(Data for this exercise)
◆ ◆ ◆ ◆

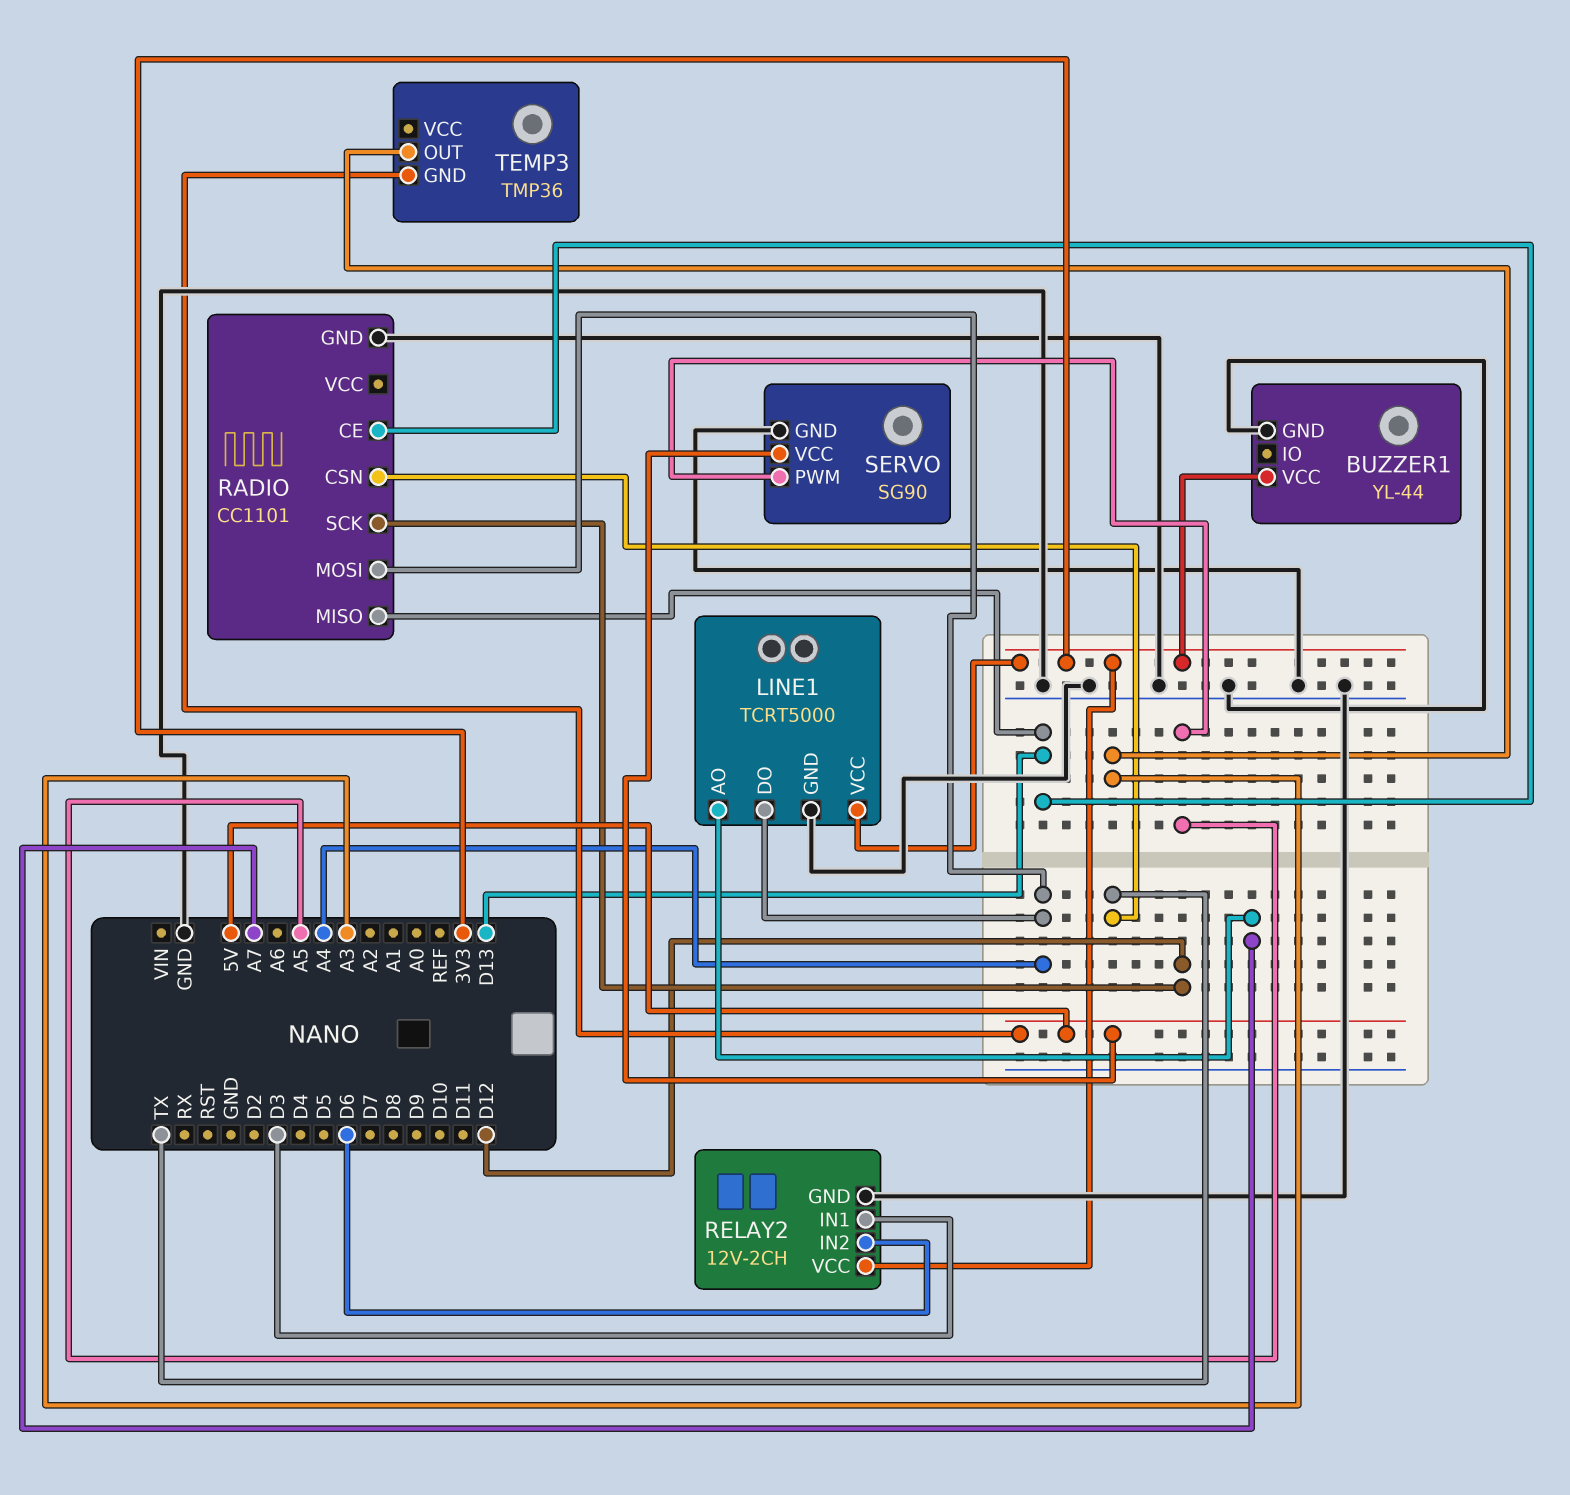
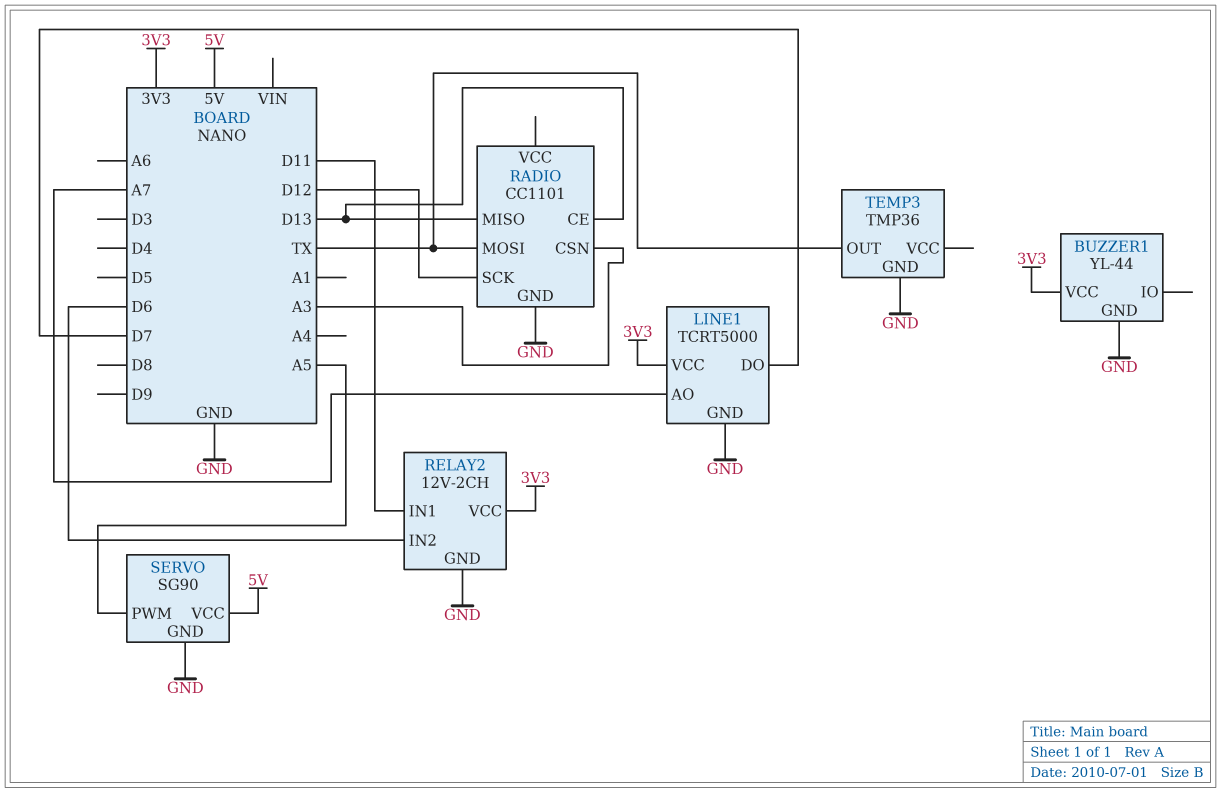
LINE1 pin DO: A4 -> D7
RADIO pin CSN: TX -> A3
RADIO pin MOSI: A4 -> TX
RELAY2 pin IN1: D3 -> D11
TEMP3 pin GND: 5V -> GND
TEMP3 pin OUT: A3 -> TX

◆ ◆ ◆ ◆

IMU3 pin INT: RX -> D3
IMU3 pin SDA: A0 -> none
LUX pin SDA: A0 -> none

◆ ◆ ◆ ◆

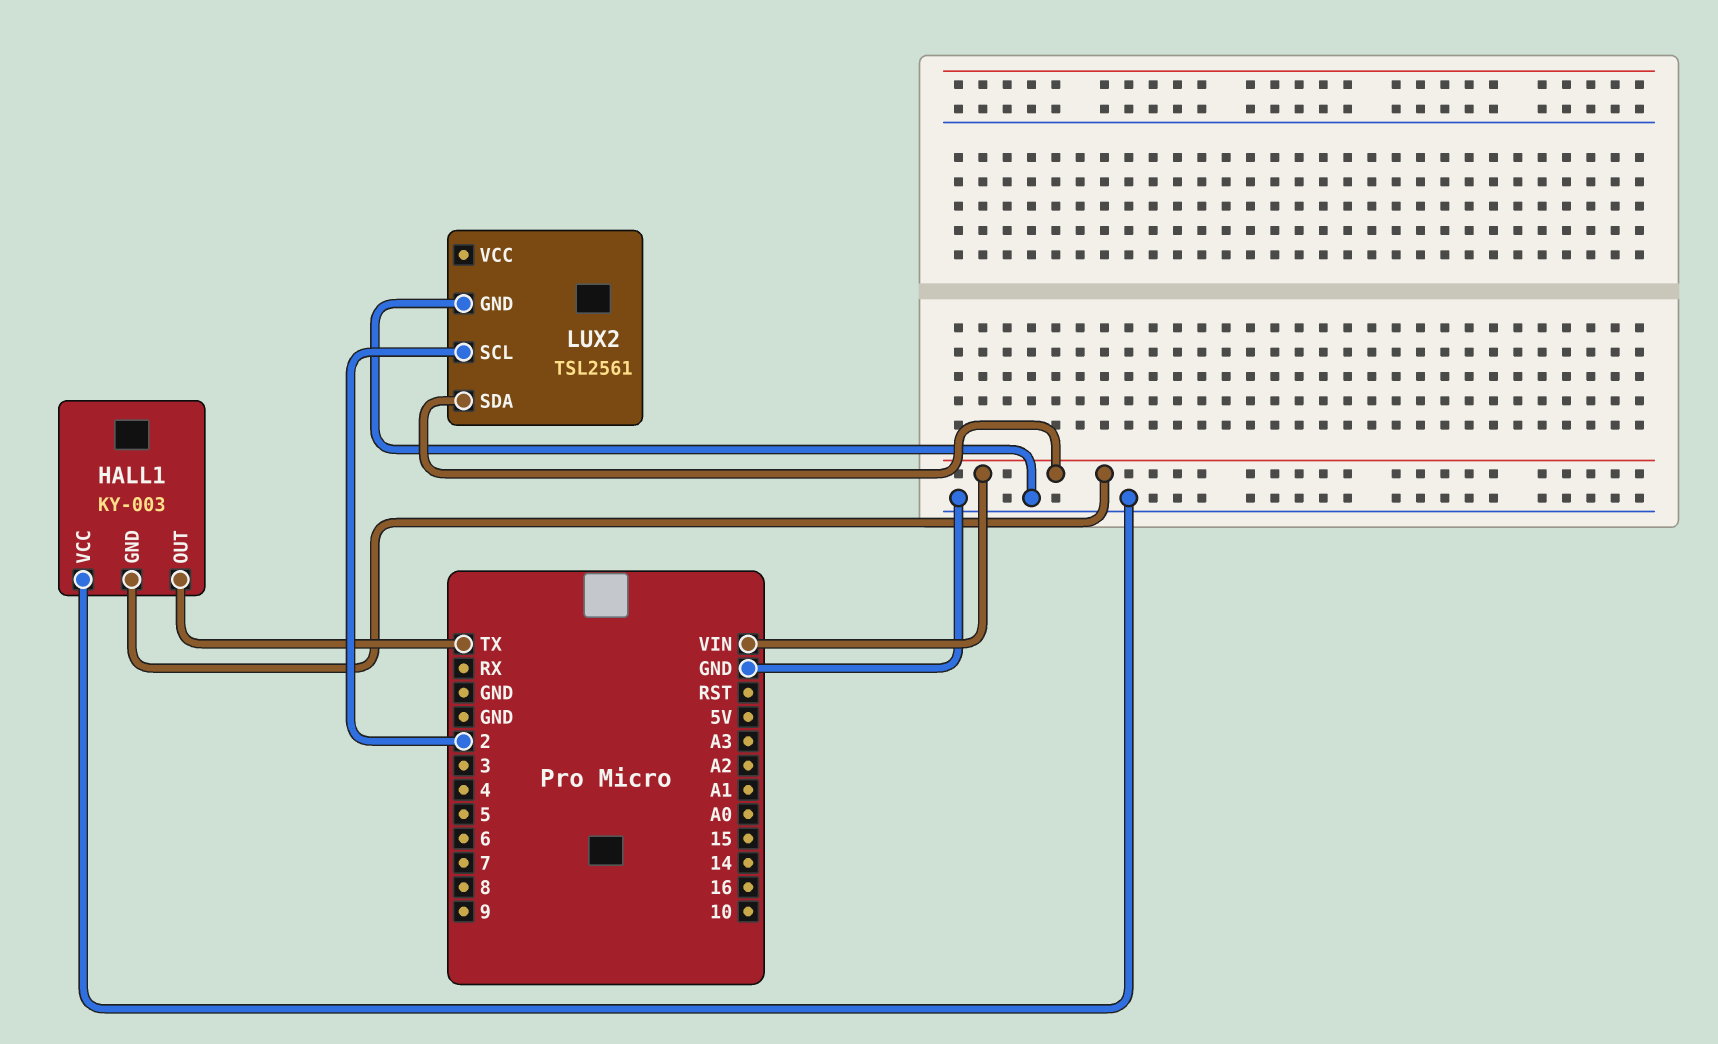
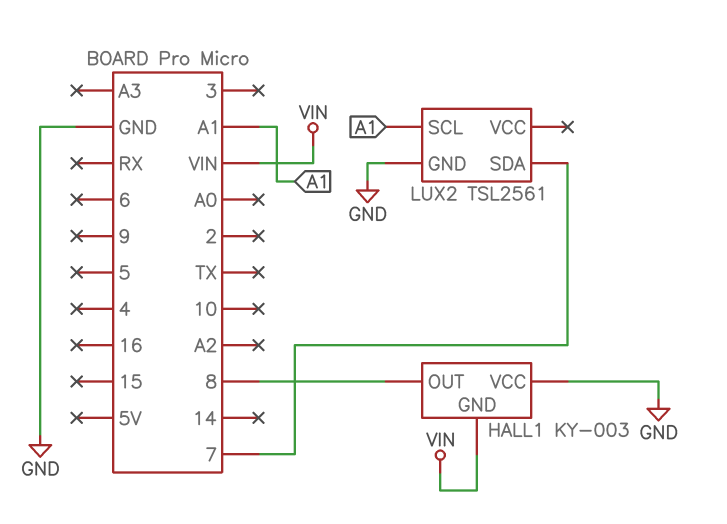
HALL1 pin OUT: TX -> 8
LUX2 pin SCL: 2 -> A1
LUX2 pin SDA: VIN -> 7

◆ ◆ ◆ ◆

(What needs to be done) Using the entries above, repeat only the lines from the one containing "LINE1 pin DO: A4 -> D7" through the one containing "TEMP3 pin OUT: A3 -> TX", end lines included.

(Written solution)
LINE1 pin DO: A4 -> D7
RADIO pin CSN: TX -> A3
RADIO pin MOSI: A4 -> TX
RELAY2 pin IN1: D3 -> D11
TEMP3 pin GND: 5V -> GND
TEMP3 pin OUT: A3 -> TX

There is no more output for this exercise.